EXERCISE REQUIREMENTS:
Could you format the items as a JSON list of strings, one string per line with blank lines left out, starting at the line that contains "Brindlemoor [765, 502]" and ending with the last of the items, both included?

LISTED RECORDS:
**********

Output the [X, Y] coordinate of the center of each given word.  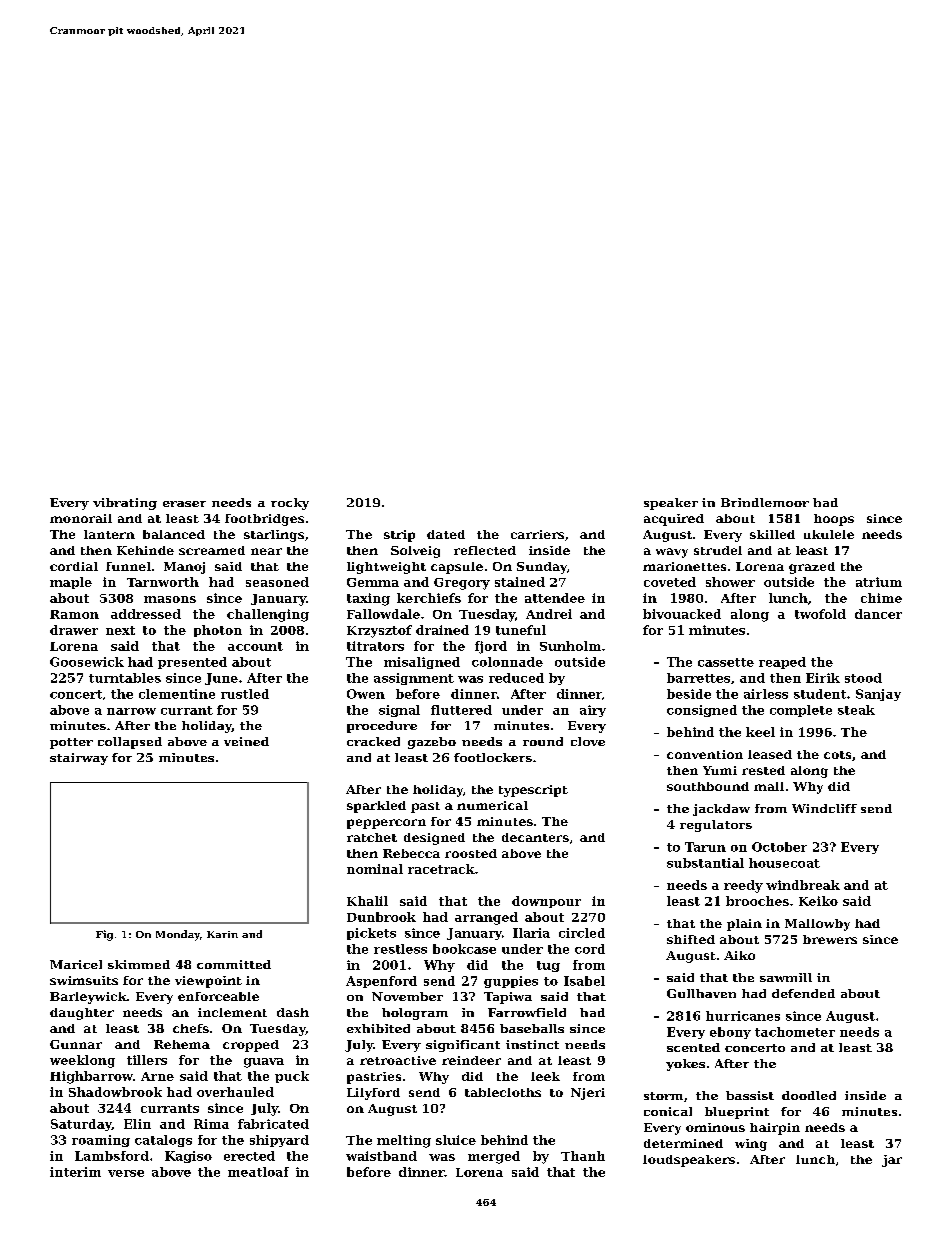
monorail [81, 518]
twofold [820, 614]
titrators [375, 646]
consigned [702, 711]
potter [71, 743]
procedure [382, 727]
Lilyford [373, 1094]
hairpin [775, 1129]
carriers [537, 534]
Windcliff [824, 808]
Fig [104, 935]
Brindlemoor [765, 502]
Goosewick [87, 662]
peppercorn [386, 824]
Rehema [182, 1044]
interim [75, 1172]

**********

THE OUTPUT:
[
  "Brindlemoor [765, 502]",
  "Goosewick [87, 662]",
  "peppercorn [386, 824]",
  "Rehema [182, 1044]",
  "interim [75, 1172]"
]